[Start of Dataset rows]

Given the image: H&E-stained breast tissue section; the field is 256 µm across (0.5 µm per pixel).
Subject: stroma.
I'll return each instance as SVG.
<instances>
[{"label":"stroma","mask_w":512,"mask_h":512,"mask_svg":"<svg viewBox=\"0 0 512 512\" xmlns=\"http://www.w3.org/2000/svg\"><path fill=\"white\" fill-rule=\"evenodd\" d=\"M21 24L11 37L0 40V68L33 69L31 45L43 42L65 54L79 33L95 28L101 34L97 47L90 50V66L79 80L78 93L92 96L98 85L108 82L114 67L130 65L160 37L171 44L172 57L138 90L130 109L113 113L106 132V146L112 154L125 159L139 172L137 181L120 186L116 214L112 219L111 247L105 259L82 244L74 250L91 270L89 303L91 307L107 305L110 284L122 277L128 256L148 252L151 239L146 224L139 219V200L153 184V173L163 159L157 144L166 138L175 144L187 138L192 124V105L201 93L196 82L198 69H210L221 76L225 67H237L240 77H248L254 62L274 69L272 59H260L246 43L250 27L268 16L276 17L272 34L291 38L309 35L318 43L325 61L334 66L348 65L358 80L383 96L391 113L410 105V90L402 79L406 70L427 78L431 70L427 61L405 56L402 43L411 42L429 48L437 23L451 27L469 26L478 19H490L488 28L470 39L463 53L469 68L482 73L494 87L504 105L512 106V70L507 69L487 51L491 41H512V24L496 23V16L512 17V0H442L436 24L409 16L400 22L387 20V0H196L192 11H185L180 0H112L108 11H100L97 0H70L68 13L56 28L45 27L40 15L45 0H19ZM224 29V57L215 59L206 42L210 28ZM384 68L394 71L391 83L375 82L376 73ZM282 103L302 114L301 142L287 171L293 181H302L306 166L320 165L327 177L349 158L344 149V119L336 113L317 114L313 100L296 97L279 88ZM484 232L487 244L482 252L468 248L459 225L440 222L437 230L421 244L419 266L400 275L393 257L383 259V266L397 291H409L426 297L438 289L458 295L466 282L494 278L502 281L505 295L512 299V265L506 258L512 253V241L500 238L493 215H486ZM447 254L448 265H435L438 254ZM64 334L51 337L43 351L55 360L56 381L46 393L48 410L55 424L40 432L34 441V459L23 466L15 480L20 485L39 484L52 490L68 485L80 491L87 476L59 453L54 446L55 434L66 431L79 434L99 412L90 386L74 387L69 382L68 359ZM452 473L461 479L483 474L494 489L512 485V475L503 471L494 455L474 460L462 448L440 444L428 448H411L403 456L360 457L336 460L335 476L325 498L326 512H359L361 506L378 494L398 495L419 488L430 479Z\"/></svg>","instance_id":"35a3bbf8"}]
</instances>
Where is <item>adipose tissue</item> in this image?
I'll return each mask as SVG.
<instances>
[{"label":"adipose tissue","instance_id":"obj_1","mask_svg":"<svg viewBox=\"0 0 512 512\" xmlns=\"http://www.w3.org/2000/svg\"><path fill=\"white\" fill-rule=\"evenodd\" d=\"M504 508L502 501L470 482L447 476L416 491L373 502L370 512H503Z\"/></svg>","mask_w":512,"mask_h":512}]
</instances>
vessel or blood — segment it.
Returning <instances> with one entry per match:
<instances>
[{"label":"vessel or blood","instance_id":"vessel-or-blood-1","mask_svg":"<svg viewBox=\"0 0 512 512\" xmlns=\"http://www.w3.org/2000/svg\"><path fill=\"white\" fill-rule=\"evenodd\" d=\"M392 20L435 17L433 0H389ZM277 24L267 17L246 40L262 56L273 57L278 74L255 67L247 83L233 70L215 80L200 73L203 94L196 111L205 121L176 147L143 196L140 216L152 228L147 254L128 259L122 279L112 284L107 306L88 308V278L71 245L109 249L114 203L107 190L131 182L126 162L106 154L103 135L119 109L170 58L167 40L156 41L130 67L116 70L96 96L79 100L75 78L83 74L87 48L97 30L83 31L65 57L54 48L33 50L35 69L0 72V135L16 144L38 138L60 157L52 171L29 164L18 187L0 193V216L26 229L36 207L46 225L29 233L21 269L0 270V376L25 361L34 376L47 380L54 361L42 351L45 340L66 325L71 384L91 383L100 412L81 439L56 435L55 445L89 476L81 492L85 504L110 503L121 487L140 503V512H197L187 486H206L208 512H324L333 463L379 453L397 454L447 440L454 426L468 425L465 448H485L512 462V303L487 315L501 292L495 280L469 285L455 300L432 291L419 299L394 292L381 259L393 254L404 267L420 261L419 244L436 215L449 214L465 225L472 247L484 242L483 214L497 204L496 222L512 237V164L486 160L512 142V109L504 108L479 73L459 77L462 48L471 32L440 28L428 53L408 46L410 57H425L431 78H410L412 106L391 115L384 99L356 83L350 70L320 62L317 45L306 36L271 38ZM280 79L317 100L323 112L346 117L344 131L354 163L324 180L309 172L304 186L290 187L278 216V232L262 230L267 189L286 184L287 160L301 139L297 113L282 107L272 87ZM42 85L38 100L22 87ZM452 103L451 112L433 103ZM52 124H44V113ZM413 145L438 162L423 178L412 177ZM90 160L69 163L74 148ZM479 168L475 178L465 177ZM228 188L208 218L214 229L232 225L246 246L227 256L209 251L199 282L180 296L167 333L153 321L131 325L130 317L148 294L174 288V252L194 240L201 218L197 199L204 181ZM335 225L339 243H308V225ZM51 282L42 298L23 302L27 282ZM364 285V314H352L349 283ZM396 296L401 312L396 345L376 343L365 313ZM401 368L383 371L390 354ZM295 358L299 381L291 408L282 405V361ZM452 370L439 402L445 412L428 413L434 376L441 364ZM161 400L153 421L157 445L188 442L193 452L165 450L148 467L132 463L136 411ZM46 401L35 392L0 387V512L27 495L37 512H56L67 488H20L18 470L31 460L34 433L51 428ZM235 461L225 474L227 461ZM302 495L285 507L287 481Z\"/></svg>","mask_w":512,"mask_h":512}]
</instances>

[End of Dataset rows]
[Start of Dataset rows]

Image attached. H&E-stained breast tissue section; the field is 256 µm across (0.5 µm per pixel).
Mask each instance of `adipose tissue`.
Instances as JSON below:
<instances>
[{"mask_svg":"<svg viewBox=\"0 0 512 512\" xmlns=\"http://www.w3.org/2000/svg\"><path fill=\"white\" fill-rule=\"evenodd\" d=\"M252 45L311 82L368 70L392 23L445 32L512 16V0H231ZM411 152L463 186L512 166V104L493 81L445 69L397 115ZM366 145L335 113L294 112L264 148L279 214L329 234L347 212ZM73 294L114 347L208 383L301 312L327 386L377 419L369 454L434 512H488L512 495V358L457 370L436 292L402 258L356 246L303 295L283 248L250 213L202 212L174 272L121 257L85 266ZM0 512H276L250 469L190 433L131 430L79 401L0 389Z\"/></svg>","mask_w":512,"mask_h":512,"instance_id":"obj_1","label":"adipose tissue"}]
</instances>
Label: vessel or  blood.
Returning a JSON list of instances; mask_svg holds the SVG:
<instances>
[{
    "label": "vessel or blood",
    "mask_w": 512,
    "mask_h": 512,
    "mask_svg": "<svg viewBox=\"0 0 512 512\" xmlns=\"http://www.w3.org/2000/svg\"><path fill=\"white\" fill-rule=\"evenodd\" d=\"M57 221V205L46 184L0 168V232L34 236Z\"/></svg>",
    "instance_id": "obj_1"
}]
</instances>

[End of Dataset rows]

§ **Problem to work on**
From the entries above, extract each line containing "breast".

§ **Output for this exercise**
Given the image: H&E-stained breast tissue section; the field is 256 µm across (0.5 µm per pixel).
Image attached. H&E-stained breast tissue section; the field is 256 µm across (0.5 µm per pixel).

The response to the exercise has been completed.